* Data entries
"""
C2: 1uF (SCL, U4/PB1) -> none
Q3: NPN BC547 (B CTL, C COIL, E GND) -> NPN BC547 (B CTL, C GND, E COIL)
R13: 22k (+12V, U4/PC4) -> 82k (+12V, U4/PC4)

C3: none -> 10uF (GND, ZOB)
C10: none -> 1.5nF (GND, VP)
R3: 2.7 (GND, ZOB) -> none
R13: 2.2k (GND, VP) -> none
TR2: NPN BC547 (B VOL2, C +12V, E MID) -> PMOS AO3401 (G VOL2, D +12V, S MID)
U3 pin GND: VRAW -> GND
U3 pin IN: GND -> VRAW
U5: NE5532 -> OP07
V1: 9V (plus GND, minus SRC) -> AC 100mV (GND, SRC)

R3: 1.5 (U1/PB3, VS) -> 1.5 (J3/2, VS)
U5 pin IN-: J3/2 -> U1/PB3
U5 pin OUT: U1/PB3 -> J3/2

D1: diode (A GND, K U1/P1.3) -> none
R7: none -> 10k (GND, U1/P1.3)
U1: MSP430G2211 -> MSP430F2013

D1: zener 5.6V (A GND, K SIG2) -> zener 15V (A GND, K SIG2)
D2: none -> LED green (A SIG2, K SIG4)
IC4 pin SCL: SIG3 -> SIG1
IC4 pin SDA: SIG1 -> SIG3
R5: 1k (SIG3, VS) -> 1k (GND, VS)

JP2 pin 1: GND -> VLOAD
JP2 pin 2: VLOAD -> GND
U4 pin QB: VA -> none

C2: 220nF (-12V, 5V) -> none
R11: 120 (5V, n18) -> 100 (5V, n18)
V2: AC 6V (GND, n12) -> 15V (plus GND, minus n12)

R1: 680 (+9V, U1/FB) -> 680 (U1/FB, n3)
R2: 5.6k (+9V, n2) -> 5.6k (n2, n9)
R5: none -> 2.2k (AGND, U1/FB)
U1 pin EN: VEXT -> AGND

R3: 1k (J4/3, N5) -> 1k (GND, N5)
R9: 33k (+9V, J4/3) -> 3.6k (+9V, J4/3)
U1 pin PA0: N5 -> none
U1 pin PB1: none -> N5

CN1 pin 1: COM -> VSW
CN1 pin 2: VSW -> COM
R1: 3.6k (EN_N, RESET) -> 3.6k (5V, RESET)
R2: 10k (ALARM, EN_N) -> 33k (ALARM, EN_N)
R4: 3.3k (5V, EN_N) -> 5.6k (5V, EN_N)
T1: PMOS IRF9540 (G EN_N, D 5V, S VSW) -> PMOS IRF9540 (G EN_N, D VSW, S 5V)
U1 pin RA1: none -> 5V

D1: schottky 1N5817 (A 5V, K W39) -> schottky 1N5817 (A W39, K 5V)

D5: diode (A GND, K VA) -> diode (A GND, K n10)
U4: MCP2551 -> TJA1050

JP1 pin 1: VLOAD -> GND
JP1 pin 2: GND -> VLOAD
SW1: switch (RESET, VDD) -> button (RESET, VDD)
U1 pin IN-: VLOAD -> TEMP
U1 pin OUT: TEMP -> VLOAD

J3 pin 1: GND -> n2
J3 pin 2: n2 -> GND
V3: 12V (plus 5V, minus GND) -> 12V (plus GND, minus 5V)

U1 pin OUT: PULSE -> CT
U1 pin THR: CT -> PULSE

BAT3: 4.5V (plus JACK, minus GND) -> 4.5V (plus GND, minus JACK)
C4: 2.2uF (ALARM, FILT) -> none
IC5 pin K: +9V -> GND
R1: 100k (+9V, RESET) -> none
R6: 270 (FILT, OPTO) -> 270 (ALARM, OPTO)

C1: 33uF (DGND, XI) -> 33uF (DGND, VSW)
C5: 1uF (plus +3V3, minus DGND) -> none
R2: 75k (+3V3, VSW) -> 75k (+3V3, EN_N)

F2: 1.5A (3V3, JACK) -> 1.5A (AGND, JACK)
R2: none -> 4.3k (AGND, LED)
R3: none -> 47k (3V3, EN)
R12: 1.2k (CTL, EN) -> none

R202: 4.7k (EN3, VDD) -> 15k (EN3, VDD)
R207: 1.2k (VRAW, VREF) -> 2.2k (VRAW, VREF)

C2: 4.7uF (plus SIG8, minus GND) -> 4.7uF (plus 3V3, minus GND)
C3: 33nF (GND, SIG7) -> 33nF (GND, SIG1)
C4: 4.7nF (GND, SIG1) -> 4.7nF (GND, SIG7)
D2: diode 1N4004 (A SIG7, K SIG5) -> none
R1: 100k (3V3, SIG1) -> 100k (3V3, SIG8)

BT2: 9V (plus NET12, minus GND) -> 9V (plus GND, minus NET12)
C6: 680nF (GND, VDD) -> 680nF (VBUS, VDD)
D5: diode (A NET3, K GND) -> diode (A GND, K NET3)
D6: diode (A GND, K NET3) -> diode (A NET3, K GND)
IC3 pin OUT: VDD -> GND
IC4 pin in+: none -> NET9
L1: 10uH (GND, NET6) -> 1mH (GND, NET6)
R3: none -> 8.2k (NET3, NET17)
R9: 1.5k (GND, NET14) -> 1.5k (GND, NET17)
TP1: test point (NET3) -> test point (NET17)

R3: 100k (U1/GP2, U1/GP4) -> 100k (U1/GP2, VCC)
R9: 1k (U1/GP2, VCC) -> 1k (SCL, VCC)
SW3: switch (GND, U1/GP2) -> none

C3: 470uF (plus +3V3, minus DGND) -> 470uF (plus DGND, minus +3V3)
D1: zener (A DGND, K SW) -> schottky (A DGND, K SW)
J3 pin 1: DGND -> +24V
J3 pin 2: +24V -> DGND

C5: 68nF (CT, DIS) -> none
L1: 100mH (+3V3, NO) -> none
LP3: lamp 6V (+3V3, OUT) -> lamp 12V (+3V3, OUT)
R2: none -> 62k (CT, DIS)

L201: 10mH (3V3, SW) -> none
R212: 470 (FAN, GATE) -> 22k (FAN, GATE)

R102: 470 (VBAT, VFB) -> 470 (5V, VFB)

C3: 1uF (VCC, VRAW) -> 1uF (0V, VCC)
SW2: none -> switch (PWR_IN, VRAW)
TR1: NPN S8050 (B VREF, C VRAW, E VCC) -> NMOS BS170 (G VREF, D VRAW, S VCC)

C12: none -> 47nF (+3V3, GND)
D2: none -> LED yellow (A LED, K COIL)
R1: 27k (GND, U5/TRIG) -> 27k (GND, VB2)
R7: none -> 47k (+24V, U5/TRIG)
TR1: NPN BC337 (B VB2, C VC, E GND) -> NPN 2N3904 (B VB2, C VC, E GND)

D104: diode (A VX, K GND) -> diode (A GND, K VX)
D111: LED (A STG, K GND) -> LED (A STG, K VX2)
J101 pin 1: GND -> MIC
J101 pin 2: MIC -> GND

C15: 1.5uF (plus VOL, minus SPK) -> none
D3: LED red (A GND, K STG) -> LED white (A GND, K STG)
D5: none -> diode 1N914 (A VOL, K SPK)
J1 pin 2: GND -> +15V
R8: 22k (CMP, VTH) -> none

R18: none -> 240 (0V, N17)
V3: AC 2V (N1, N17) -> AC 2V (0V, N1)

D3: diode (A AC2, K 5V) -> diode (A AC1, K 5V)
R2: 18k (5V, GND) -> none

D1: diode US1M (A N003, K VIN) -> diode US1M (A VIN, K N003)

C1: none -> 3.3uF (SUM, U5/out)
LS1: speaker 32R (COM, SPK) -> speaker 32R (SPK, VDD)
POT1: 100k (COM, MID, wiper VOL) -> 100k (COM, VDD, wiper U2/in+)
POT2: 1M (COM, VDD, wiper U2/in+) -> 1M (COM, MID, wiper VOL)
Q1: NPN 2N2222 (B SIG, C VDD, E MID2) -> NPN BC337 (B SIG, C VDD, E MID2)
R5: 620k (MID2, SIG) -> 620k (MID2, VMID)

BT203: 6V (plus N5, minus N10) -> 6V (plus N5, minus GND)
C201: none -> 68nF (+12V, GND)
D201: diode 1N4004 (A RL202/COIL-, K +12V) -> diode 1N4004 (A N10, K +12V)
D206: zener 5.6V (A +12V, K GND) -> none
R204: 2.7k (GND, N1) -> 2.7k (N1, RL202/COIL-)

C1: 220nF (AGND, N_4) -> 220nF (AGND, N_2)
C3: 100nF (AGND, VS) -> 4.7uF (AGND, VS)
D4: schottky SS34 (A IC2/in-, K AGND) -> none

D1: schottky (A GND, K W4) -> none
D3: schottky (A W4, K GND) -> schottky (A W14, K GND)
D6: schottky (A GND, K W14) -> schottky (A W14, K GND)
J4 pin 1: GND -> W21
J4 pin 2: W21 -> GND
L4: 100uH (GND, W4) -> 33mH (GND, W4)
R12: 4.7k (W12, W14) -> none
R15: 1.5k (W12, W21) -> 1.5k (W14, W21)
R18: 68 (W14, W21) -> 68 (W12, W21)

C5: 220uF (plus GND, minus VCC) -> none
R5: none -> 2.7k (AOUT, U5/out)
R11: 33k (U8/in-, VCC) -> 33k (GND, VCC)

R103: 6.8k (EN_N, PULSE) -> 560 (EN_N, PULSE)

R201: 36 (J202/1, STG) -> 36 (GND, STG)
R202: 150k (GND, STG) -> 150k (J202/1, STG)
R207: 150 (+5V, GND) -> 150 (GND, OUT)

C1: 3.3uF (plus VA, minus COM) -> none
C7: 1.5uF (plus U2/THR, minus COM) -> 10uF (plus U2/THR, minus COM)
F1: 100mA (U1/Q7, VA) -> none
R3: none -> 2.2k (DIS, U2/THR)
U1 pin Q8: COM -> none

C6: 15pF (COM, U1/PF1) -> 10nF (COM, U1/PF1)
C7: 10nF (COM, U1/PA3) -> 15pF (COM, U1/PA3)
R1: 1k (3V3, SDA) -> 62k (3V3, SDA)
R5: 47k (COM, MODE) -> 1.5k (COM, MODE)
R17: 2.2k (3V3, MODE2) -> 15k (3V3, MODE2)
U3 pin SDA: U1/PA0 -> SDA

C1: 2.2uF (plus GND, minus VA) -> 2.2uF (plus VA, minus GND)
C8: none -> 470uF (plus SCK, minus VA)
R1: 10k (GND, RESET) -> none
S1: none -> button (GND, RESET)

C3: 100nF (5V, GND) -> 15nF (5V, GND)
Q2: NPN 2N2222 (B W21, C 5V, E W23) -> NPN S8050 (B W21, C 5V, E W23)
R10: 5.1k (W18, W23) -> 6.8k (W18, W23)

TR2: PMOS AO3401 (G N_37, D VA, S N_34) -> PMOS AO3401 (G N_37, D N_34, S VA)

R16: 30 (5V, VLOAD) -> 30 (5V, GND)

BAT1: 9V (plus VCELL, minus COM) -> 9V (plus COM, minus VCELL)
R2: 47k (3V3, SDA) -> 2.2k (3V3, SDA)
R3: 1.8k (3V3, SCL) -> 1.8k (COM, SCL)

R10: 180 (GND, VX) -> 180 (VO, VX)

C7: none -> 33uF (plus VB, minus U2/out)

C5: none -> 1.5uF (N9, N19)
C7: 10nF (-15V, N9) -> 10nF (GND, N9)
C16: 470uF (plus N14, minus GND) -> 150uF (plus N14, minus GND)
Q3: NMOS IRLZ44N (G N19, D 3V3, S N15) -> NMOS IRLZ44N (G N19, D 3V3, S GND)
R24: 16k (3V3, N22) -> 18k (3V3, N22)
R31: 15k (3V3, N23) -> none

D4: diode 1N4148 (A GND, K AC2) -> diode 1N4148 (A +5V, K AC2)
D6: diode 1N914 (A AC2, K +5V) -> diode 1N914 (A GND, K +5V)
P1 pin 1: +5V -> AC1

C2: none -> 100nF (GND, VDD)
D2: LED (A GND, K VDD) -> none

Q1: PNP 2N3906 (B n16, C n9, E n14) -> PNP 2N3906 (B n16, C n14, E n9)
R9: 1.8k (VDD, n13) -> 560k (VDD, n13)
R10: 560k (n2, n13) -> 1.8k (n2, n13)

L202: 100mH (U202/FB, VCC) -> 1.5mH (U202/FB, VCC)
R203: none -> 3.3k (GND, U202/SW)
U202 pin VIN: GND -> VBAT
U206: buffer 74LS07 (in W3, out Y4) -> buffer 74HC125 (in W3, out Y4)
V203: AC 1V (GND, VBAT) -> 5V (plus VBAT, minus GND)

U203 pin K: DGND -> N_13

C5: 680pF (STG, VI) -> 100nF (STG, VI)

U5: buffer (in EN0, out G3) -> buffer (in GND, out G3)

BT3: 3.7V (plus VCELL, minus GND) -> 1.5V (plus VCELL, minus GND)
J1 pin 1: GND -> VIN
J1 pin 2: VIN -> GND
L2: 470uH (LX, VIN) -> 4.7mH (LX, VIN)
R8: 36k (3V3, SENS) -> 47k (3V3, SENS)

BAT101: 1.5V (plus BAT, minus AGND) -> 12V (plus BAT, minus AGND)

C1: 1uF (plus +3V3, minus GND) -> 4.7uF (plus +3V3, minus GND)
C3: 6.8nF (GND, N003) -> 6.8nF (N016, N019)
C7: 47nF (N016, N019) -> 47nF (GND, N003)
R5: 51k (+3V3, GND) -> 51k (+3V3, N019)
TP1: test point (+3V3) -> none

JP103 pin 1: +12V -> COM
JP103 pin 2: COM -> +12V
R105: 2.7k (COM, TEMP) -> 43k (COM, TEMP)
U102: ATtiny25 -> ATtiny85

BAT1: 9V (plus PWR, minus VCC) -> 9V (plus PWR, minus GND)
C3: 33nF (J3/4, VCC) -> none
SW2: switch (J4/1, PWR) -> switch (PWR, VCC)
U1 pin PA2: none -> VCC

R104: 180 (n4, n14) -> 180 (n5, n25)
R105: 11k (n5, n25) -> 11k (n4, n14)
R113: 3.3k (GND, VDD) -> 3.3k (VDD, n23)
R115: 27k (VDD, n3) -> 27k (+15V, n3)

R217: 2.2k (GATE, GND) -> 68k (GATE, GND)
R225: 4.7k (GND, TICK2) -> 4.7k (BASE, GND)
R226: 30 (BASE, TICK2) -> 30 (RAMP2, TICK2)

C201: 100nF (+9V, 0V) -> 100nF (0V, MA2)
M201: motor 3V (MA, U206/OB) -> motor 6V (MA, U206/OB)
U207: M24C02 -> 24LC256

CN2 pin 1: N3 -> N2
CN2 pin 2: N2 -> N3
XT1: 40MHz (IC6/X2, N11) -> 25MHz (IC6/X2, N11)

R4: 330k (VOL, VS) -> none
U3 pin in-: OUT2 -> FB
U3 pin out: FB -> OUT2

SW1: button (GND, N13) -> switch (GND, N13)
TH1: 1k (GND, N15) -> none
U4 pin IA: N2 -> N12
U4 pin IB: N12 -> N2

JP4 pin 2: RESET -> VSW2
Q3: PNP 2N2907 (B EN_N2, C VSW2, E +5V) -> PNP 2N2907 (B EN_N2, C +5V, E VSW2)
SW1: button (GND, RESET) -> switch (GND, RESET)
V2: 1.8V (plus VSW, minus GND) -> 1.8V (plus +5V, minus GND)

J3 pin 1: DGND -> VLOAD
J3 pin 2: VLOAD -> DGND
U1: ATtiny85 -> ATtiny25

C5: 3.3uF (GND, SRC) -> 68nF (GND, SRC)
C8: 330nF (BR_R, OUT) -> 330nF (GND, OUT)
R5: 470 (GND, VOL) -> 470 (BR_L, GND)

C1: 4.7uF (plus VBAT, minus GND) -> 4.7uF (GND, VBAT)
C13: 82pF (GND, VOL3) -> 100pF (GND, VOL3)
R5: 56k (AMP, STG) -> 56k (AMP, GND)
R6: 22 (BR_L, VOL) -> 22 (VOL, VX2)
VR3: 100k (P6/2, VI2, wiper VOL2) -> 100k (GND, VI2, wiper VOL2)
"""
Please transcribe the data above without changes, from its first line to its "U5 pin IN-: J3/2 -> U1/PB3" line, and leave out anything past that.

* Result of this exercise
C2: 1uF (SCL, U4/PB1) -> none
Q3: NPN BC547 (B CTL, C COIL, E GND) -> NPN BC547 (B CTL, C GND, E COIL)
R13: 22k (+12V, U4/PC4) -> 82k (+12V, U4/PC4)

C3: none -> 10uF (GND, ZOB)
C10: none -> 1.5nF (GND, VP)
R3: 2.7 (GND, ZOB) -> none
R13: 2.2k (GND, VP) -> none
TR2: NPN BC547 (B VOL2, C +12V, E MID) -> PMOS AO3401 (G VOL2, D +12V, S MID)
U3 pin GND: VRAW -> GND
U3 pin IN: GND -> VRAW
U5: NE5532 -> OP07
V1: 9V (plus GND, minus SRC) -> AC 100mV (GND, SRC)

R3: 1.5 (U1/PB3, VS) -> 1.5 (J3/2, VS)
U5 pin IN-: J3/2 -> U1/PB3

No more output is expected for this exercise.